Scene difference descriptions:
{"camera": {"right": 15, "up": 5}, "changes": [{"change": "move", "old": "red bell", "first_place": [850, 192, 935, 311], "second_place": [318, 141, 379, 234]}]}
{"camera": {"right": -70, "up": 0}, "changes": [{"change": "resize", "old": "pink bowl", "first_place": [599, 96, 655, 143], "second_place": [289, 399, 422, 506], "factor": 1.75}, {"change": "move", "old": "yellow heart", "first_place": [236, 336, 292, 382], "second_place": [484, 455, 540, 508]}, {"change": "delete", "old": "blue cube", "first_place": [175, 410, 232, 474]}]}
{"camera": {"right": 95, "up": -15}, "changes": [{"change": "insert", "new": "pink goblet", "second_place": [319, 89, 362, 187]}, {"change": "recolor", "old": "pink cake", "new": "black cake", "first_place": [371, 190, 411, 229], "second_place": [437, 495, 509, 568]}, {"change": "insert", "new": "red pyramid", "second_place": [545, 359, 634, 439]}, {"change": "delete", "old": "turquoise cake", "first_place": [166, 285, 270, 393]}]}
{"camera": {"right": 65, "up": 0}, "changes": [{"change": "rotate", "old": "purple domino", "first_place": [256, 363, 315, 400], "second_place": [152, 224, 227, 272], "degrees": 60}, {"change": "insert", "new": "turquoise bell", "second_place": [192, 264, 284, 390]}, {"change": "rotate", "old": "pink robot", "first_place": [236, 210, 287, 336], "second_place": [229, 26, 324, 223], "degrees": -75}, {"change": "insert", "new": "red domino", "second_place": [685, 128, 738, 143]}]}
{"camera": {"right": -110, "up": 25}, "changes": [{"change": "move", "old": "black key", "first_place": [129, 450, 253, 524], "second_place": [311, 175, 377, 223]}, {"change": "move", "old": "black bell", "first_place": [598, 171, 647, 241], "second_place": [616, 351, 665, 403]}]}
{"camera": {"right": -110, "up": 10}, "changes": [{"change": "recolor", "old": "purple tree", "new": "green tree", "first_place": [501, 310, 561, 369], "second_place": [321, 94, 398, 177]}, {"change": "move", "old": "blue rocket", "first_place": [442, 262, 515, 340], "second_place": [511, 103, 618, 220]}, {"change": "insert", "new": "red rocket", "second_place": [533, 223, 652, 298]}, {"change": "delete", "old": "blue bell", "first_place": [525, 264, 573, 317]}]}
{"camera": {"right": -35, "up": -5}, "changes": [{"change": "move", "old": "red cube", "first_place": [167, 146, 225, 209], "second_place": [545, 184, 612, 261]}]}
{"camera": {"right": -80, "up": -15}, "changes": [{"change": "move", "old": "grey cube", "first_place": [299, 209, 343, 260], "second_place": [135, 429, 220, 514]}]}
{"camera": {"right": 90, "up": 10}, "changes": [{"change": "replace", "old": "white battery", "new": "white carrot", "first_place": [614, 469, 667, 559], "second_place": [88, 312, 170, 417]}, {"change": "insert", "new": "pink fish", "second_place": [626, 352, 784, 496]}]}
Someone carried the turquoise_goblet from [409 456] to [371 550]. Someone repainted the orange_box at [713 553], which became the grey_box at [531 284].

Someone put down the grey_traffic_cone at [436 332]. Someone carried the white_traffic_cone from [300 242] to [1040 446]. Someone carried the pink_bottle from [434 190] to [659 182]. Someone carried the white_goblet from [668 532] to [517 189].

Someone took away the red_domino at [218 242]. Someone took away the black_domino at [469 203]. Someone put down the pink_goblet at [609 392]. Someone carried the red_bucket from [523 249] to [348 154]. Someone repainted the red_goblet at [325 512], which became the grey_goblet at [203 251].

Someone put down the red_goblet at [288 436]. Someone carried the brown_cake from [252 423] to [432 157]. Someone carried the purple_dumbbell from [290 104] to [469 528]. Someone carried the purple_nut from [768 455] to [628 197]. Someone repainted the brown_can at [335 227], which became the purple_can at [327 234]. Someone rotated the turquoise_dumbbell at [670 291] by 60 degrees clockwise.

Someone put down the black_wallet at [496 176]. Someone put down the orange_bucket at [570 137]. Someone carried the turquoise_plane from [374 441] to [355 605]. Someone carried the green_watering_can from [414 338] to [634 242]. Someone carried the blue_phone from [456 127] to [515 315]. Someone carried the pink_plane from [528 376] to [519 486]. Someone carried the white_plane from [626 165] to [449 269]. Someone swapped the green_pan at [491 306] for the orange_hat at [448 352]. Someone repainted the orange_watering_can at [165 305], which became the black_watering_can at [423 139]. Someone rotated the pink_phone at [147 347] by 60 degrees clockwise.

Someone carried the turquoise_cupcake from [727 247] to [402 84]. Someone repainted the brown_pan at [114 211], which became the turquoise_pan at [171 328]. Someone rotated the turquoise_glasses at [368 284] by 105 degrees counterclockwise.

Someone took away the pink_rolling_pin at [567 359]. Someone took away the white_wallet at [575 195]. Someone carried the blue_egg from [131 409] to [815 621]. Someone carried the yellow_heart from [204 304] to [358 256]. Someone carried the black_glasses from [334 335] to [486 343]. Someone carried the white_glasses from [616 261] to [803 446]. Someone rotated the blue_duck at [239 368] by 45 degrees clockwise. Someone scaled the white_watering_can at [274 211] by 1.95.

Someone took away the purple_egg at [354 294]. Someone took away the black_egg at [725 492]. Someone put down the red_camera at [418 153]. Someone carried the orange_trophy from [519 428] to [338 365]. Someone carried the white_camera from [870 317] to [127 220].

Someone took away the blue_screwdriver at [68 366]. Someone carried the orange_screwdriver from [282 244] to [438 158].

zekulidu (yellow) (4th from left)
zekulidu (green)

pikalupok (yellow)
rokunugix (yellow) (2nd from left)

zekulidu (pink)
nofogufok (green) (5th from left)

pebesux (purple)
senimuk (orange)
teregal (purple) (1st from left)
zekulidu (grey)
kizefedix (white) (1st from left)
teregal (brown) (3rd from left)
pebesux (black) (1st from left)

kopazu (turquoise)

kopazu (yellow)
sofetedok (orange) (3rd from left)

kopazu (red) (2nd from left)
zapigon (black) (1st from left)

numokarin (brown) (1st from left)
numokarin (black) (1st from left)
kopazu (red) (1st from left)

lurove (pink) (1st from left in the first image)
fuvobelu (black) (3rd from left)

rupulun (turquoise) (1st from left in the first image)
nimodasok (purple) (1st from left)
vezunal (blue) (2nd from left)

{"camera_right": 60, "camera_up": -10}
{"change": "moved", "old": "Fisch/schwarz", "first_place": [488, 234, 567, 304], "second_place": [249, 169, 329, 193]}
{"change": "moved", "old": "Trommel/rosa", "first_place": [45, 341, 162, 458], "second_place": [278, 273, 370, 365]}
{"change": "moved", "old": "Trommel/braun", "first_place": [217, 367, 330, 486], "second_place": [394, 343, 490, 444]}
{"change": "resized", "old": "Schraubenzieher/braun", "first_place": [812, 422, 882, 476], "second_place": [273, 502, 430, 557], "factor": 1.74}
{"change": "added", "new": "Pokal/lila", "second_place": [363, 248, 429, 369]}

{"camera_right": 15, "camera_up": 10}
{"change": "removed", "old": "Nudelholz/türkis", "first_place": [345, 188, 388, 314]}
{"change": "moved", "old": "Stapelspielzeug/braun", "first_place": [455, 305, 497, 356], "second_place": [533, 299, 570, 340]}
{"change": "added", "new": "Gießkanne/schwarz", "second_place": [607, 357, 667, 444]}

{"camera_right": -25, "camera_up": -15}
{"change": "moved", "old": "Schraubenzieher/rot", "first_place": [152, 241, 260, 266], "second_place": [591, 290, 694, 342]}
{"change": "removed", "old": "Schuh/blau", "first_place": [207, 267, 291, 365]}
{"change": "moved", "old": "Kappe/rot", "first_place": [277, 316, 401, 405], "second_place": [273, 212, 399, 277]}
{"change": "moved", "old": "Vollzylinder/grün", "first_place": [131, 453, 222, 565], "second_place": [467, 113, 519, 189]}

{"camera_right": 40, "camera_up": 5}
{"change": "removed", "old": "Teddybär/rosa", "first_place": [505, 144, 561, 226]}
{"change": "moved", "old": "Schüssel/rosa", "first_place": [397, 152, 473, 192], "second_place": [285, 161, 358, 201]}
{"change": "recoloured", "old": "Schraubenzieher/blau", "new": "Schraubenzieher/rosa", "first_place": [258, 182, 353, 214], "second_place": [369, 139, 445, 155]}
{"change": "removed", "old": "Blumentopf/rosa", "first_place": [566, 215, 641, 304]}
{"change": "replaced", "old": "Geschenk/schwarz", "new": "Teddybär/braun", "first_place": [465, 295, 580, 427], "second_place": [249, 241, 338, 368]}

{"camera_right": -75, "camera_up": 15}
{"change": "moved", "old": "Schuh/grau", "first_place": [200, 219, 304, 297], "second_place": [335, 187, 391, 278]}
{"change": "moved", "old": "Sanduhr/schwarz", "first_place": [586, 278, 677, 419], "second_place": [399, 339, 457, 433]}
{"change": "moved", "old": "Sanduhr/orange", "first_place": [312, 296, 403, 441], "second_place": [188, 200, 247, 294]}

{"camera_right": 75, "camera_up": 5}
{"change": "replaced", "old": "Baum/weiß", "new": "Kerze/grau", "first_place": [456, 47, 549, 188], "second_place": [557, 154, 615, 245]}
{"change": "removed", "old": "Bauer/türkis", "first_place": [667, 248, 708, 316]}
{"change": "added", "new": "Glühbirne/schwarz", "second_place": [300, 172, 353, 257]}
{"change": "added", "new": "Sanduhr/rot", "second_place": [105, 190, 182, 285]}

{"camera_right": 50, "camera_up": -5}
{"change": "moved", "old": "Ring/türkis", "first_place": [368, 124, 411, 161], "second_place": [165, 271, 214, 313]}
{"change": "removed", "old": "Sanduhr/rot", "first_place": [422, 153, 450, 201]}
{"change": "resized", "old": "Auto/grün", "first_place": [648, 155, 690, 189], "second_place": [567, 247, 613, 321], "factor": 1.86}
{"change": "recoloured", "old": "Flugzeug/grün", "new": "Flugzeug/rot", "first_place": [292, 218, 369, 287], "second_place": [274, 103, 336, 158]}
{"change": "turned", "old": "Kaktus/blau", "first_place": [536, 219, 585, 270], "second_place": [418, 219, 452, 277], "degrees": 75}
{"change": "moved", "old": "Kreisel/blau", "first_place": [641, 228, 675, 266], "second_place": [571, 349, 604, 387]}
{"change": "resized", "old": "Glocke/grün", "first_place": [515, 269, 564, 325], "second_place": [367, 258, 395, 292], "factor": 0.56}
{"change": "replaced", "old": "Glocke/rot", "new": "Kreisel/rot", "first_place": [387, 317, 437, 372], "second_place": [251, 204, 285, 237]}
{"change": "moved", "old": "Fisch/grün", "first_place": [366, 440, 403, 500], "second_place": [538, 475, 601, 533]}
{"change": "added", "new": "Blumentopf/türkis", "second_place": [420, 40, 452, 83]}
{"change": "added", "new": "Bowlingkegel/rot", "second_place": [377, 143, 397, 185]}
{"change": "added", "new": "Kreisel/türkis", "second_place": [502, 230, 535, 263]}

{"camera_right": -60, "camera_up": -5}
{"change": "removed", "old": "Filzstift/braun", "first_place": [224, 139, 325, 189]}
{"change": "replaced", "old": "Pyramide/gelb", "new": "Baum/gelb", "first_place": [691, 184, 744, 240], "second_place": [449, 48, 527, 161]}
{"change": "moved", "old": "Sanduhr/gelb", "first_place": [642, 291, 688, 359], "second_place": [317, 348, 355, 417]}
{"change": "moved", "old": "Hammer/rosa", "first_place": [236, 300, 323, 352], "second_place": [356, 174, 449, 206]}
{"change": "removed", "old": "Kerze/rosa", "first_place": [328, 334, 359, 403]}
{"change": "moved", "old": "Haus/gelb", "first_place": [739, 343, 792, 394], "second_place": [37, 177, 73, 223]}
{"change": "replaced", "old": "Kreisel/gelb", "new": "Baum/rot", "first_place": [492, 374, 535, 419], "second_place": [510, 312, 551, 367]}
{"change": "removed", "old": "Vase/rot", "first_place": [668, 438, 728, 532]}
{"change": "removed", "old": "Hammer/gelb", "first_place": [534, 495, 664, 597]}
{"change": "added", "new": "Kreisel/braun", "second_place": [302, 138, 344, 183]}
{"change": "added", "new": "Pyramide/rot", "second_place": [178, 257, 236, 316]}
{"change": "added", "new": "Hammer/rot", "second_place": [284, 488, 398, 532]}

Your instructions:
Look above for the line with "kizefedix (white) (1st from left)" and the line with "lurove (pink) (1st". Retype those two lines and every line between them exactly, adding nothing.

Exercise output:
kizefedix (white) (1st from left)
teregal (brown) (3rd from left)
pebesux (black) (1st from left)

kopazu (turquoise)

kopazu (yellow)
sofetedok (orange) (3rd from left)

kopazu (red) (2nd from left)
zapigon (black) (1st from left)

numokarin (brown) (1st from left)
numokarin (black) (1st from left)
kopazu (red) (1st from left)

lurove (pink) (1st from left in the first image)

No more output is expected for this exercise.